** Your instructions **
Wherever an image appears in the data, omit it and copy all the remaining text word for word.

[[ Study material open ]]

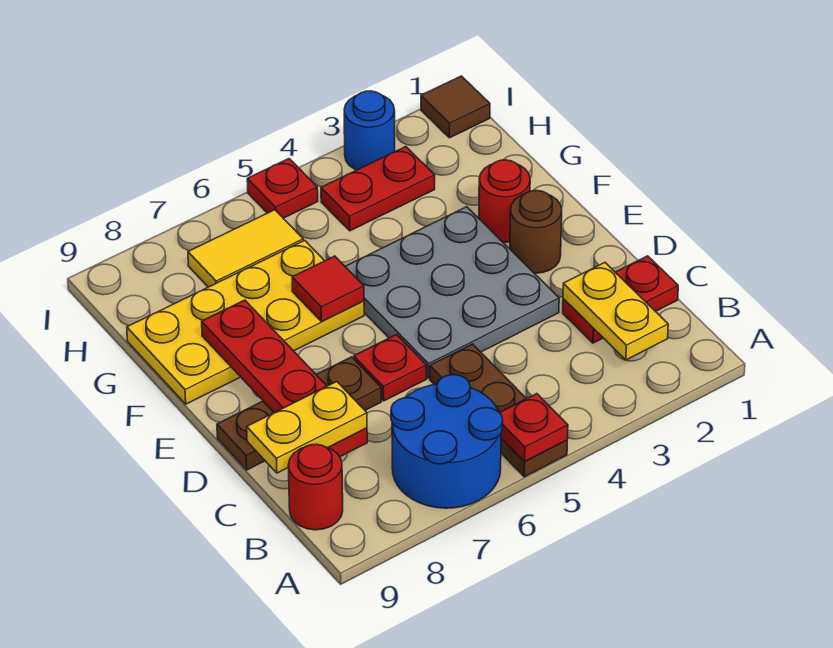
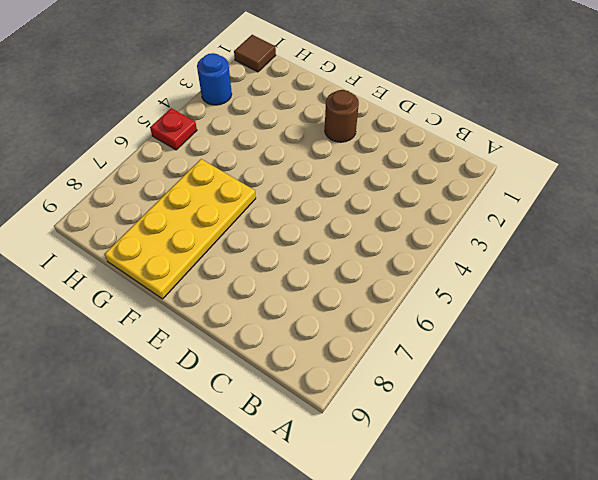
none -> brown 1x3 plate [430,344,567,477]
none -> blue 2x2 round brick [391,375,503,508]
none -> red 1x1 round brick [288,444,343,530]

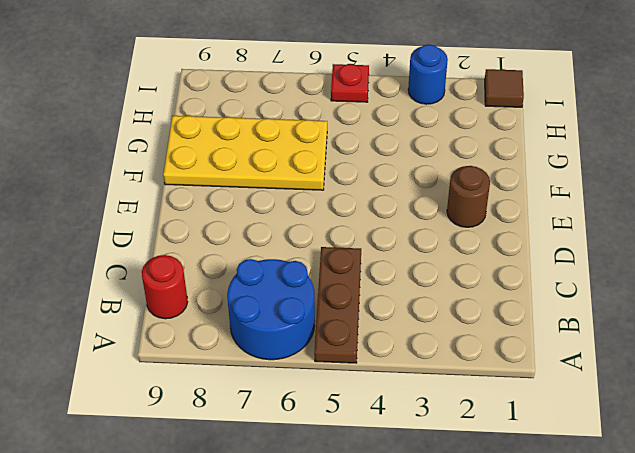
none -> red 1x2 plate [563,256,678,343]
none -> grey 3x3 plate [345,207,559,378]
none -> red 1x1 plate [354,335,426,401]

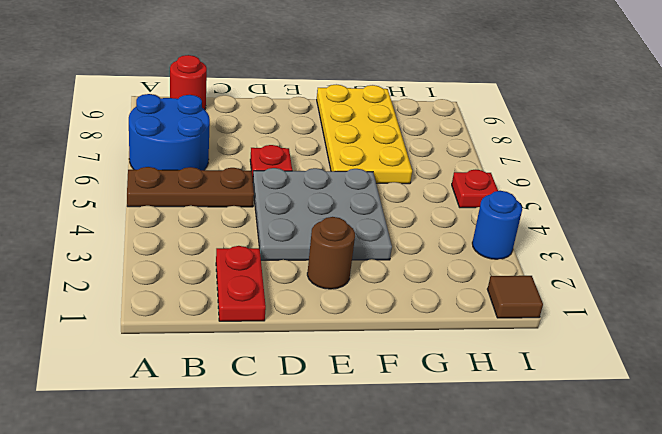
none -> brown 1x3 plate [217,357,381,470]
none -> red 1x1 round brick [479,160,530,242]
none -> red 1x2 plate [321,147,435,231]

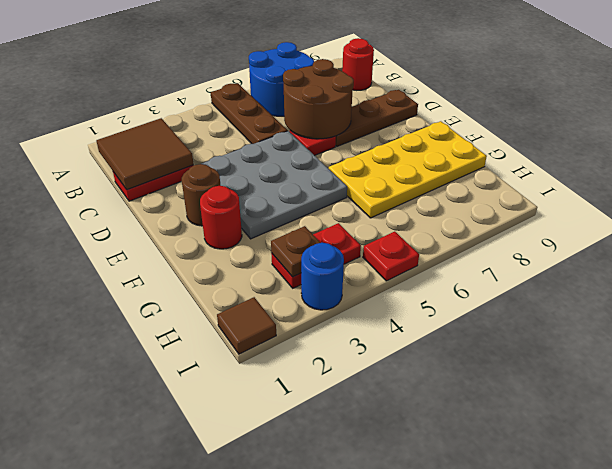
brown 2x2 tile [96,118,194,190] -> yellow 1x2 plate [563,263,668,360]
brown 2x2 round brick [283,59,354,139] -> none
brown 1x1 plate [271,226,320,277] -> none
none -> yellow 1x2 tile [188,210,303,287]
none -> red 1x1 plate [500,394,568,462]
none -> red 1x4 plate [202,300,367,457]

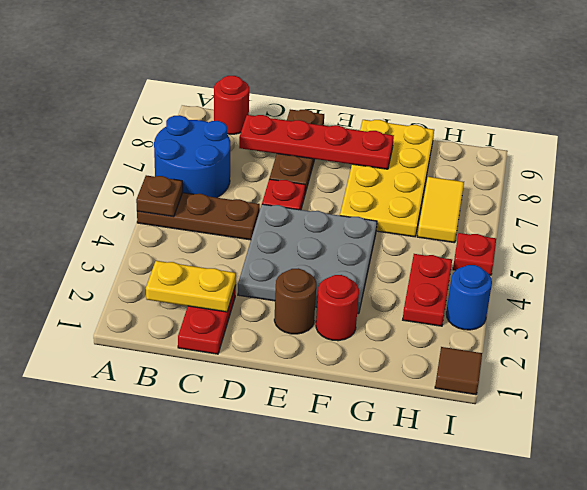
brown 1x1 plate [136,175,183,217] -> red 1x1 plate [500,394,568,462]
none -> red 1x1 tile [292,256,364,322]
none -> yellow 1x2 plate [247,382,367,473]

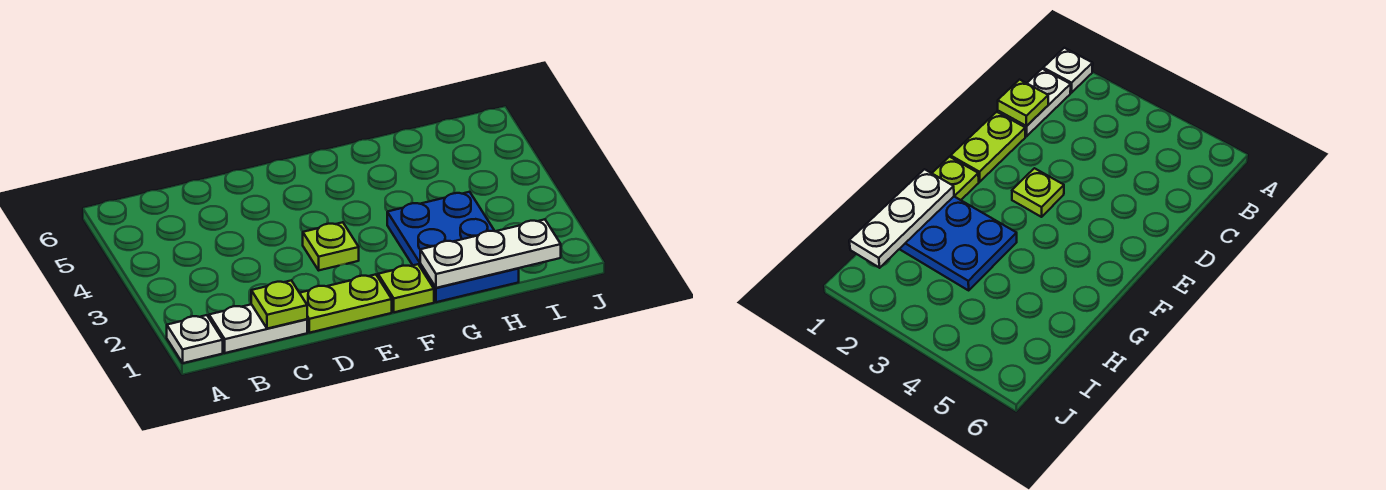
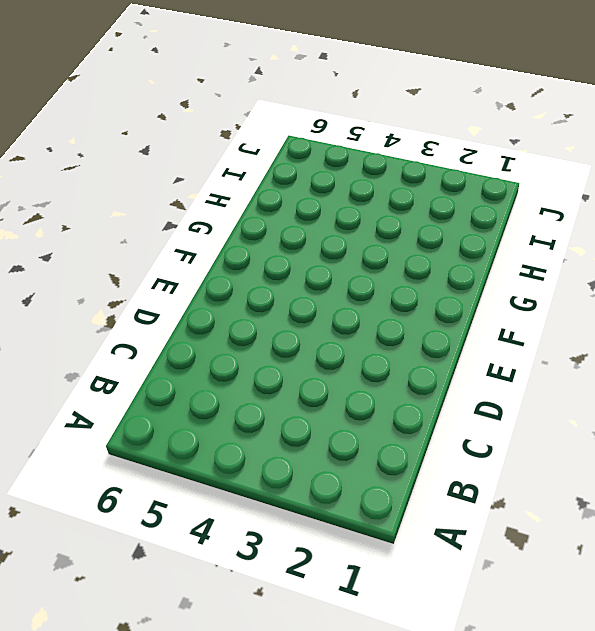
none -> white 1x1 plate [167,315,223,363]
none -> white 1x2 plate [209,304,307,353]

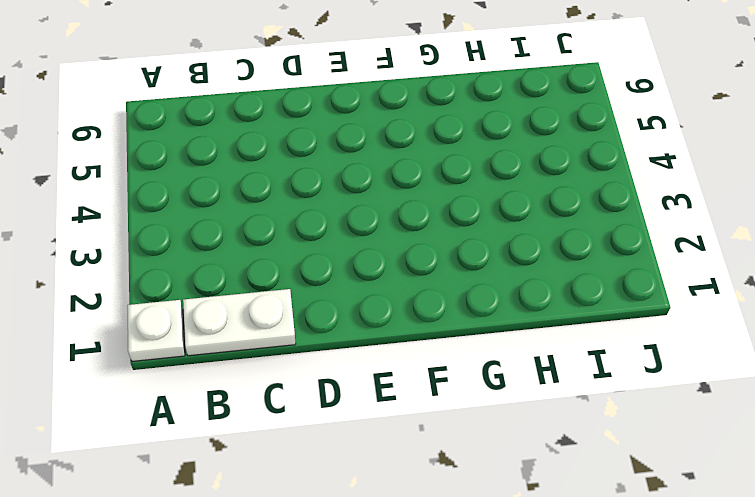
none -> lime 1x2 plate [300,274,392,333]
none -> lime 1x1 plate [303,222,359,270]

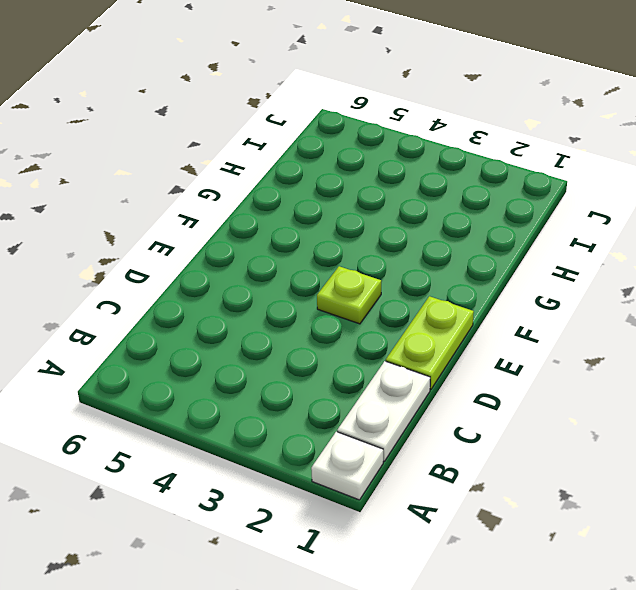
none -> lime 1x1 plate [378,264,434,312]
none -> blue 2x3 plate [387,192,519,302]

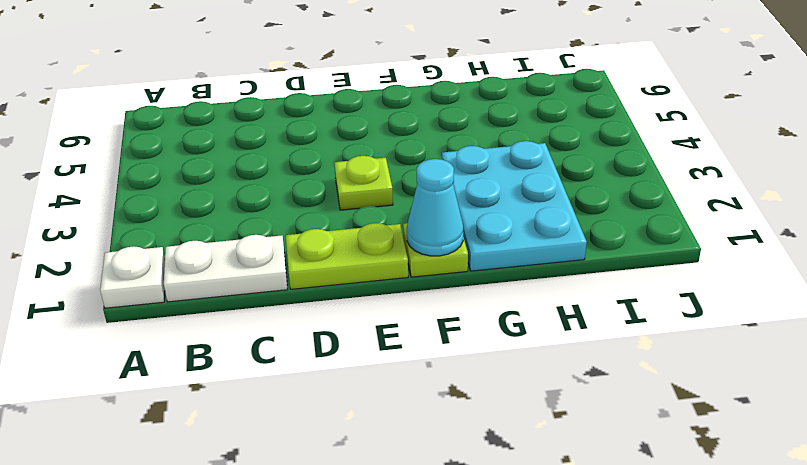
cyan 1x1 cone [407,159,463,256] -> none
cyan 2x3 plate [442,141,587,271] -> blue 2x3 plate [387,192,519,302]
none -> lime 1x1 plate [251,280,307,329]
none -> white 1x3 plate [420,219,561,288]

[[ Study material closed ]]

** Response to this task **
none -> brown 1x3 plate [430,344,567,477]
none -> blue 2x2 round brick [391,375,503,508]
none -> red 1x1 round brick [288,444,343,530]

none -> red 1x2 plate [563,256,678,343]
none -> grey 3x3 plate [345,207,559,378]
none -> red 1x1 plate [354,335,426,401]

none -> brown 1x3 plate [217,357,381,470]
none -> red 1x1 round brick [479,160,530,242]
none -> red 1x2 plate [321,147,435,231]

brown 2x2 tile [96,118,194,190] -> yellow 1x2 plate [563,263,668,360]
brown 2x2 round brick [283,59,354,139] -> none
brown 1x1 plate [271,226,320,277] -> none
none -> yellow 1x2 tile [188,210,303,287]
none -> red 1x1 plate [500,394,568,462]
none -> red 1x4 plate [202,300,367,457]

brown 1x1 plate [136,175,183,217] -> red 1x1 plate [500,394,568,462]
none -> red 1x1 tile [292,256,364,322]
none -> yellow 1x2 plate [247,382,367,473]

none -> white 1x1 plate [167,315,223,363]
none -> white 1x2 plate [209,304,307,353]

none -> lime 1x2 plate [300,274,392,333]
none -> lime 1x1 plate [303,222,359,270]

none -> lime 1x1 plate [378,264,434,312]
none -> blue 2x3 plate [387,192,519,302]

cyan 1x1 cone [407,159,463,256] -> none
cyan 2x3 plate [442,141,587,271] -> blue 2x3 plate [387,192,519,302]
none -> lime 1x1 plate [251,280,307,329]
none -> white 1x3 plate [420,219,561,288]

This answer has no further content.